## Source records
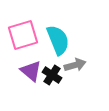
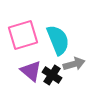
gray arrow: moved 1 px left, 1 px up
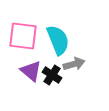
pink square: moved 1 px down; rotated 24 degrees clockwise
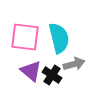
pink square: moved 2 px right, 1 px down
cyan semicircle: moved 1 px right, 2 px up; rotated 8 degrees clockwise
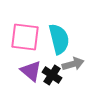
cyan semicircle: moved 1 px down
gray arrow: moved 1 px left
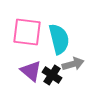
pink square: moved 2 px right, 5 px up
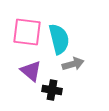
black cross: moved 15 px down; rotated 24 degrees counterclockwise
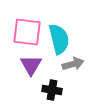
purple triangle: moved 6 px up; rotated 20 degrees clockwise
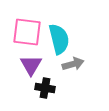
black cross: moved 7 px left, 2 px up
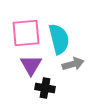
pink square: moved 1 px left, 1 px down; rotated 12 degrees counterclockwise
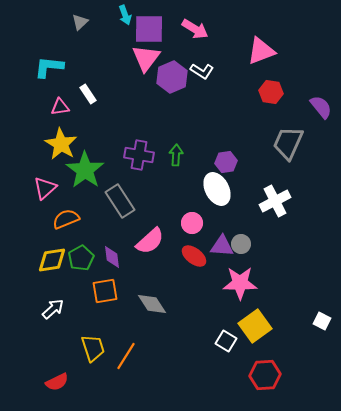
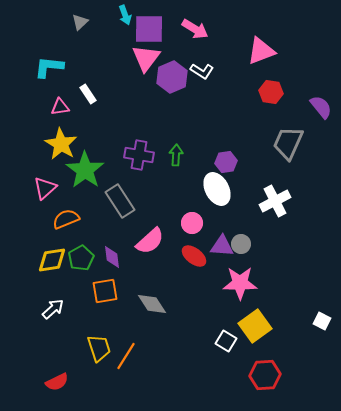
yellow trapezoid at (93, 348): moved 6 px right
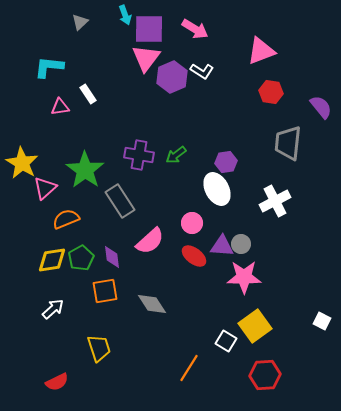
gray trapezoid at (288, 143): rotated 18 degrees counterclockwise
yellow star at (61, 144): moved 39 px left, 19 px down
green arrow at (176, 155): rotated 130 degrees counterclockwise
pink star at (240, 283): moved 4 px right, 6 px up
orange line at (126, 356): moved 63 px right, 12 px down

## What you will do
Format the listing's lines from the one containing "gray trapezoid at" through the last line of the listing as a JSON list of strings, one string per line, with blank lines omitted.

## Written answer
[
  "gray trapezoid at (288, 143): rotated 18 degrees counterclockwise",
  "yellow star at (61, 144): moved 39 px left, 19 px down",
  "green arrow at (176, 155): rotated 130 degrees counterclockwise",
  "pink star at (240, 283): moved 4 px right, 6 px up",
  "orange line at (126, 356): moved 63 px right, 12 px down"
]